▶ _Exercise data_
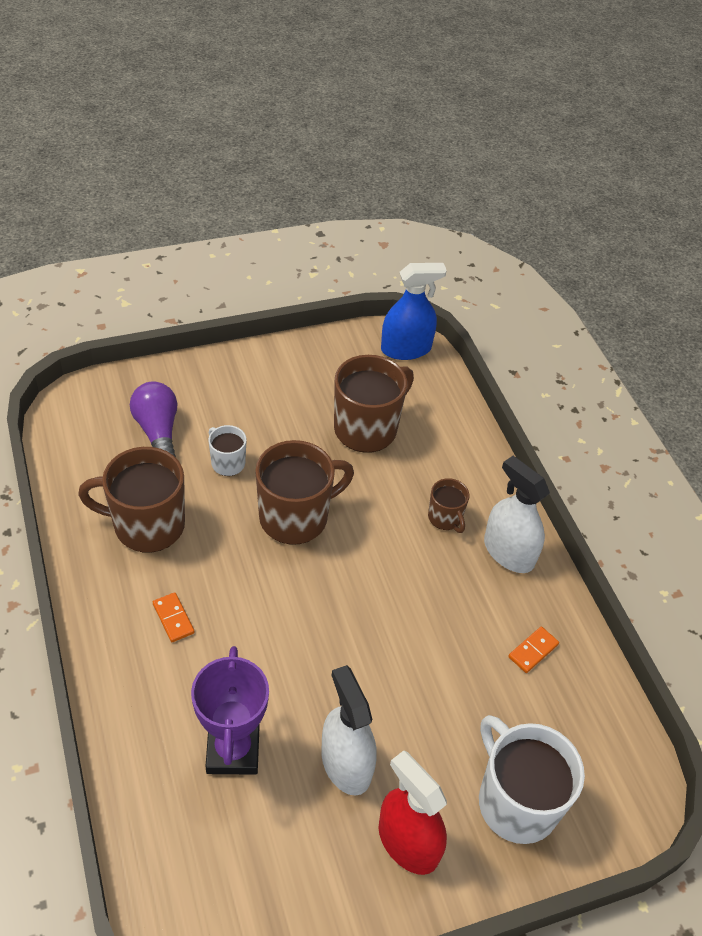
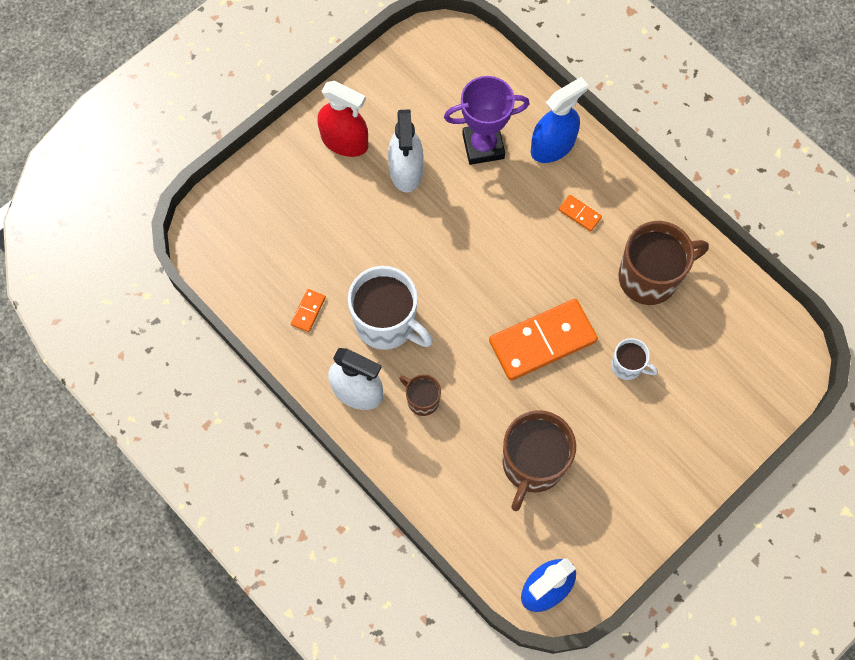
camera: 160 degrees right, 20 degrees up
(149, 710) = (552, 146): none -> blue spray bottle
(158, 431) = (704, 369): purple light bulb -> none
(233, 750) = (483, 146): purple trophy -> purple trophy turned 75 degrees counterclockwise
(296, 517) = (542, 341): brown mug -> orange domino
(346, 763) = (406, 170): white spray bottle -> white spray bottle turned 45 degrees clockwise
(516, 801) = (284, 196): white mug -> white mug (387, 323)

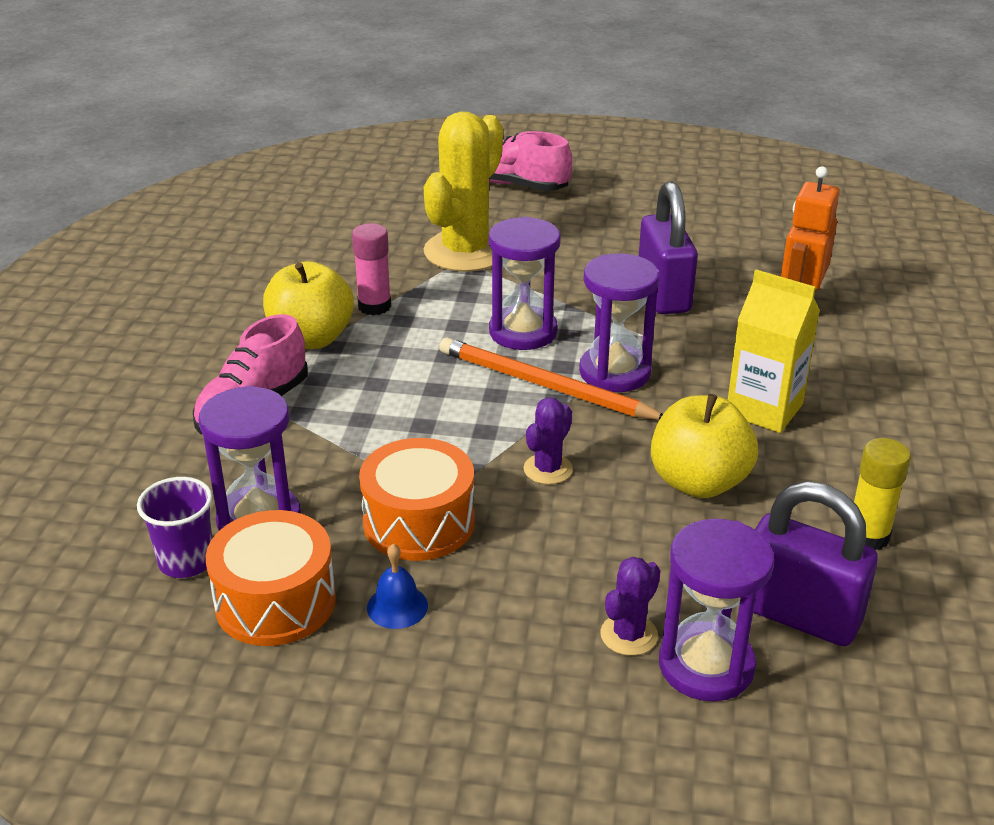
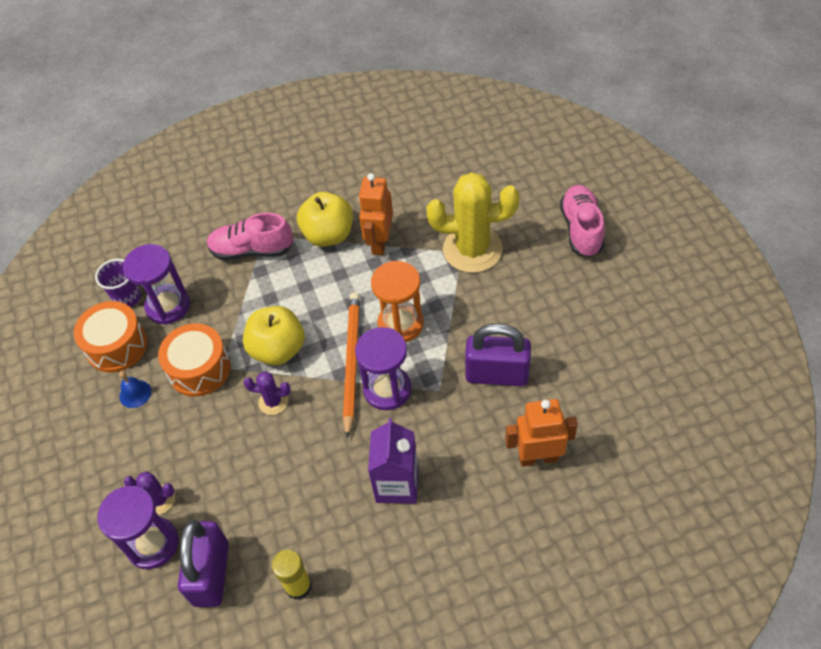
camera: 65 degrees right, 20 degrees up
(374, 306) = (379, 242): pink glue stick -> orange robot
(523, 332) = (400, 324): purple hourglass -> orange hourglass
(663, 294) = (497, 374): purple padlock -> purple padlock turned 45 degrees clockwise
(698, 482) = (302, 479): yellow apple -> yellow apple (278, 349)
(764, 409) = (397, 484): yellow carton -> purple carton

▶ _Task goal_
Search the entries for the line holding "(374, 306) = (379, 242): pink". Return that line and the ones after it through the last, exactly.

▶ _Exercise output_
(374, 306) = (379, 242): pink glue stick -> orange robot
(523, 332) = (400, 324): purple hourglass -> orange hourglass
(663, 294) = (497, 374): purple padlock -> purple padlock turned 45 degrees clockwise
(698, 482) = (302, 479): yellow apple -> yellow apple (278, 349)
(764, 409) = (397, 484): yellow carton -> purple carton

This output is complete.